__Assignment__
The records that follow need to be printed exactly. Leave out each image.

__Records for this task__
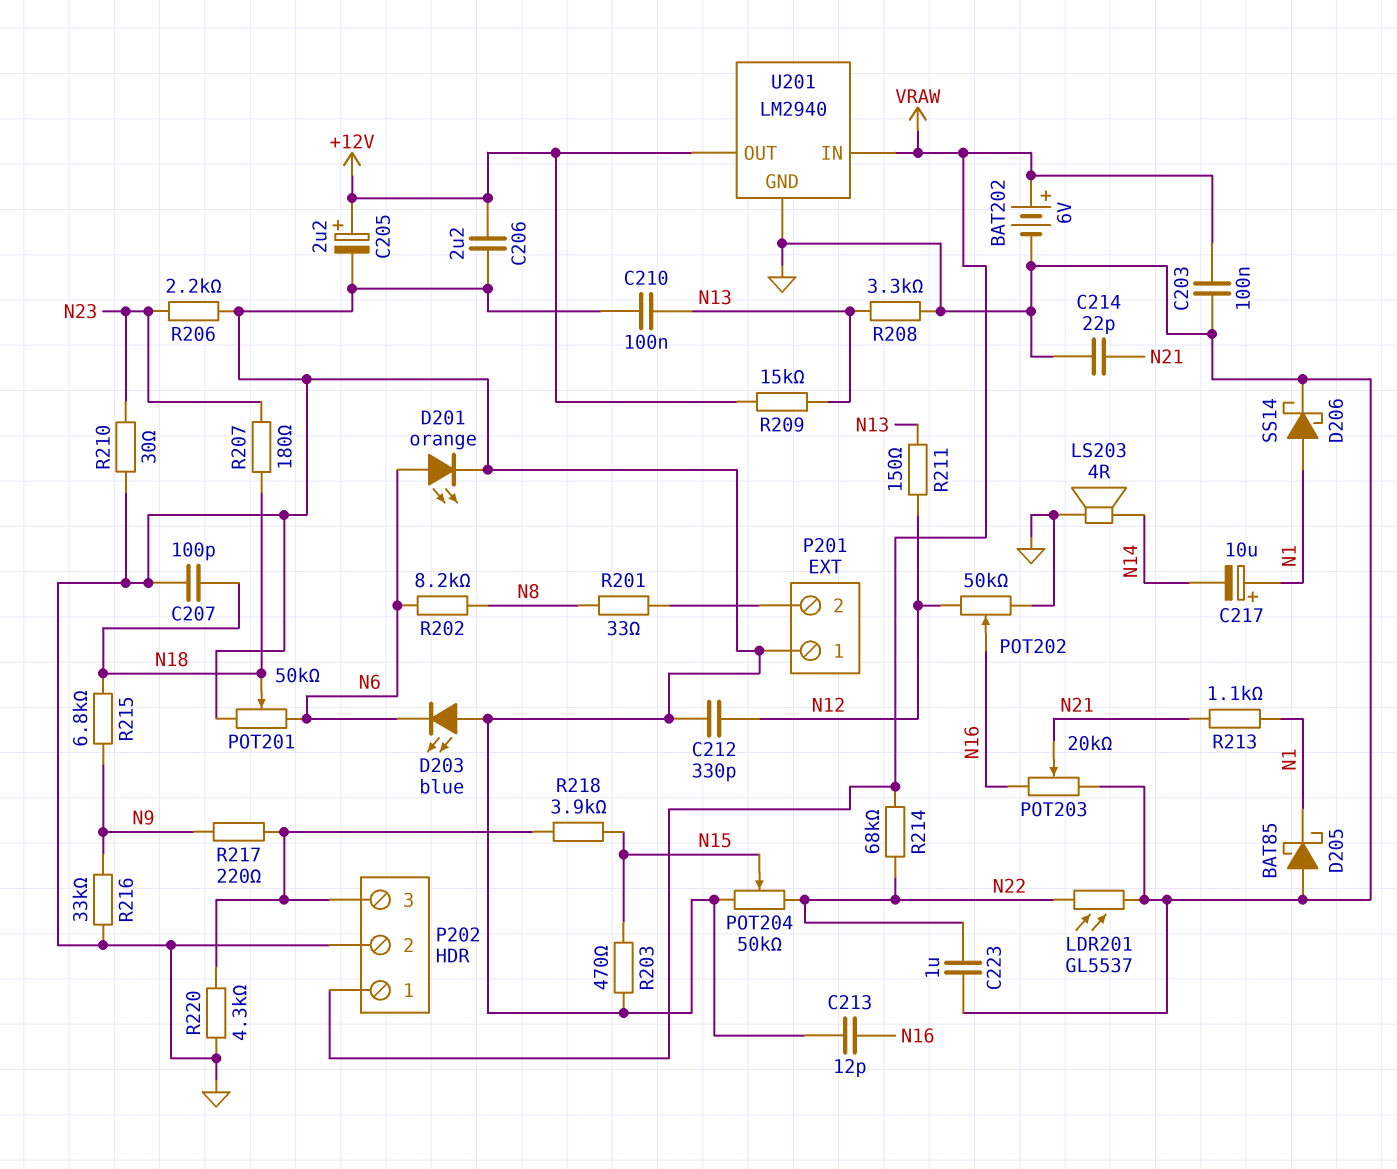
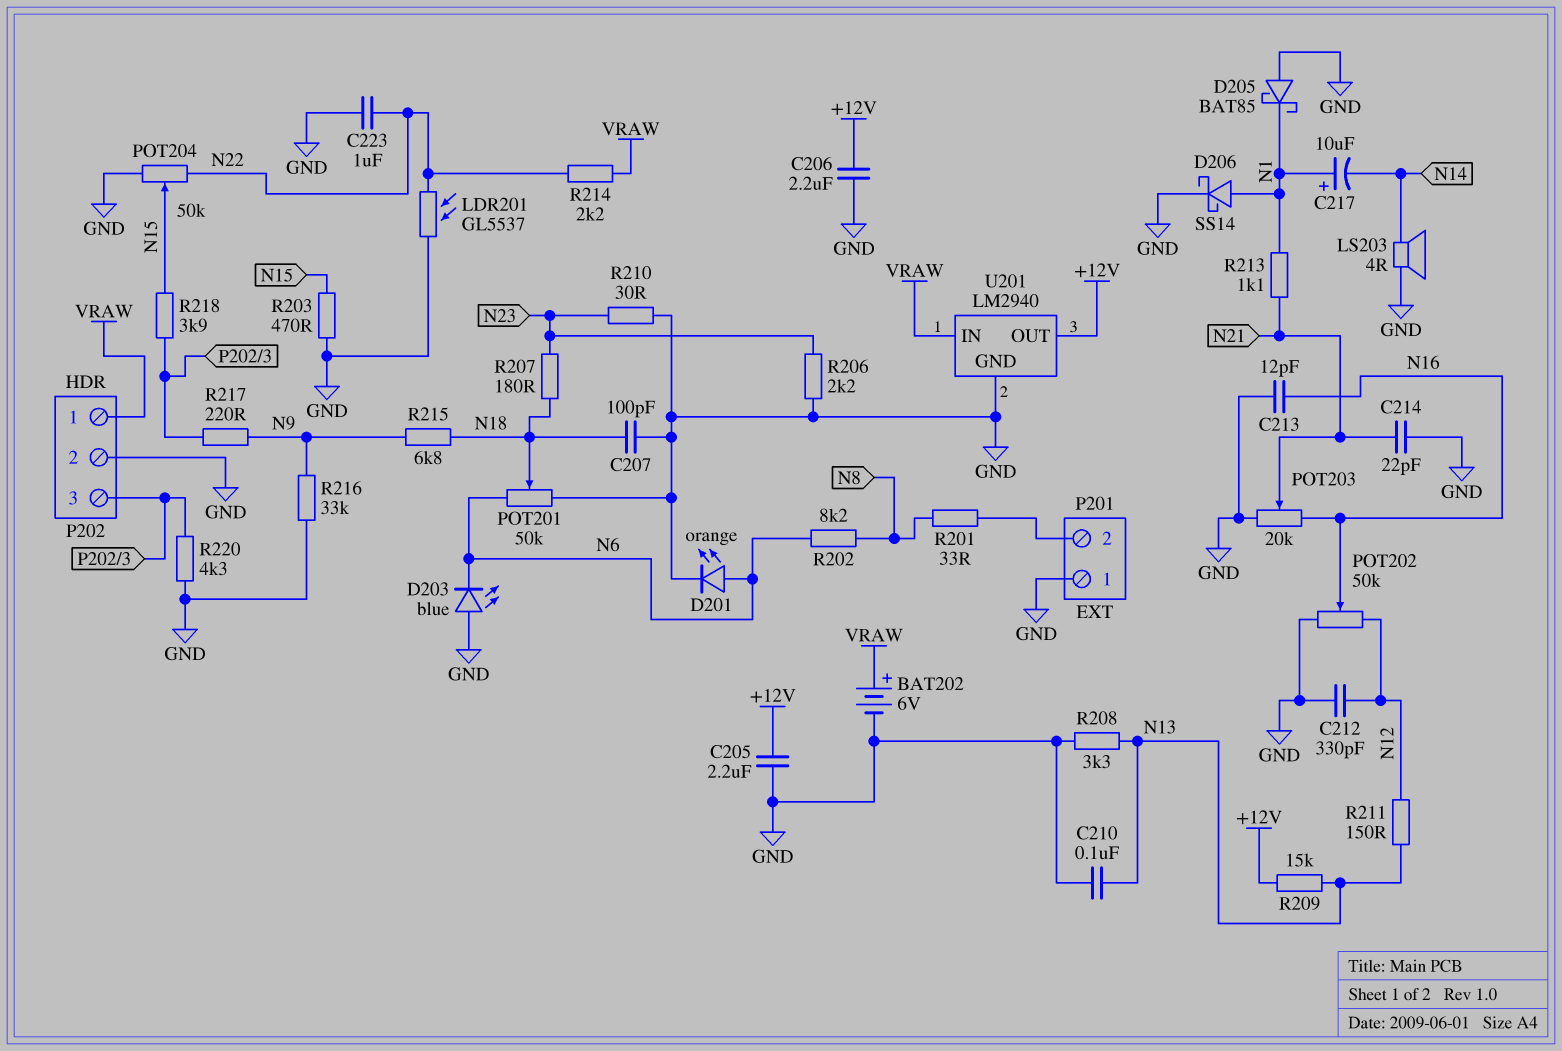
C203: 100nF (GND, VRAW) -> none
C205: 2.2uF (plus +12V, minus GND) -> 2.2uF (+12V, GND)
R214: 68k (N22, VRAW) -> 2.2k (N22, VRAW)

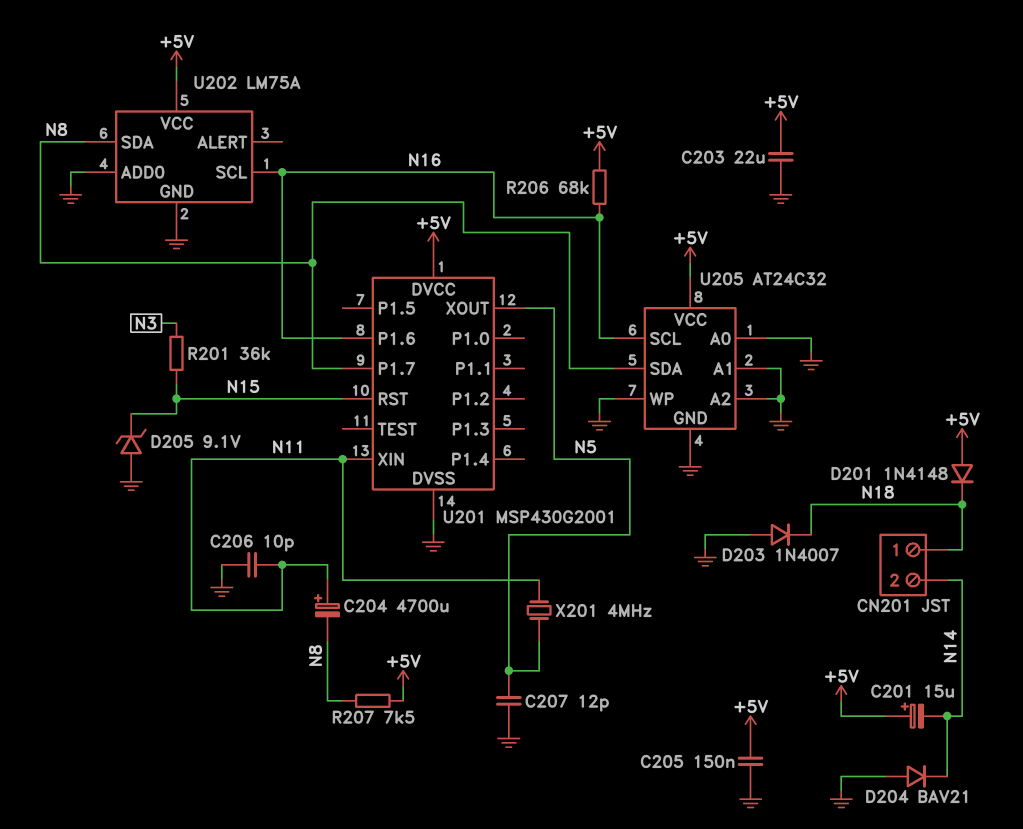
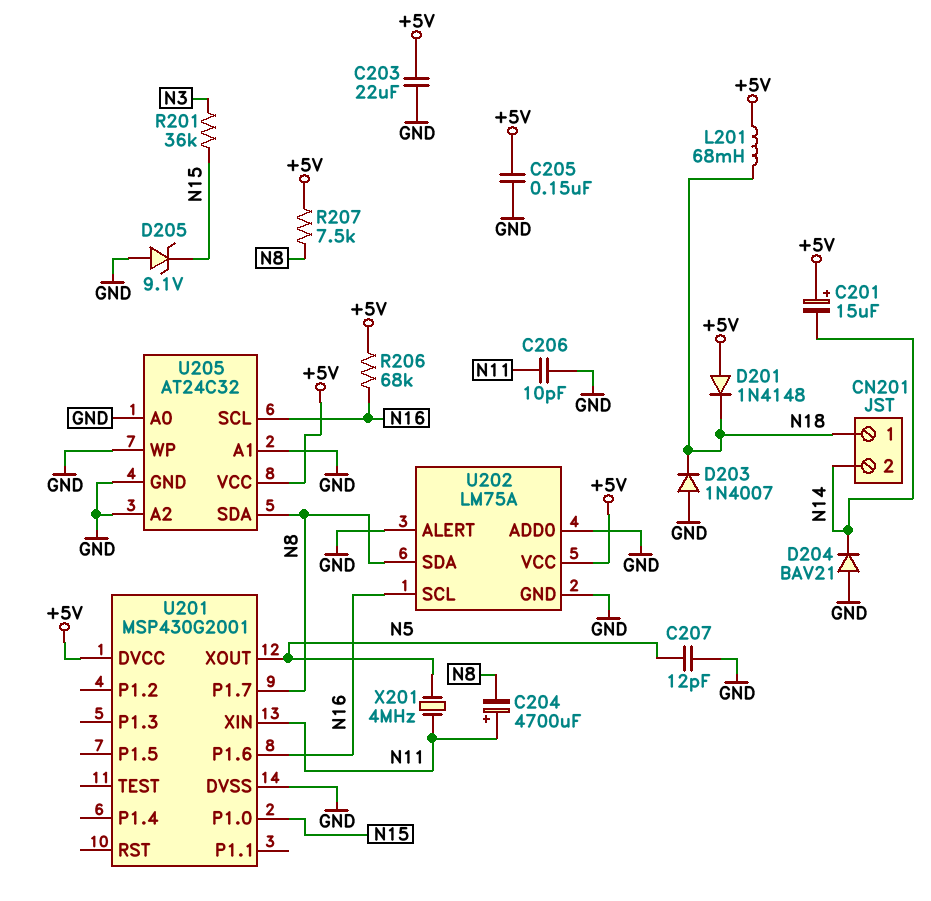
L201: none -> 68mH (+5V, N18)
U201 pin P1.0: none -> N15
U201 pin RST: N15 -> none
U202 pin ALERT: none -> GND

__Solution__
C203: 100nF (GND, VRAW) -> none
C205: 2.2uF (plus +12V, minus GND) -> 2.2uF (+12V, GND)
R214: 68k (N22, VRAW) -> 2.2k (N22, VRAW)

L201: none -> 68mH (+5V, N18)
U201 pin P1.0: none -> N15
U201 pin RST: N15 -> none
U202 pin ALERT: none -> GND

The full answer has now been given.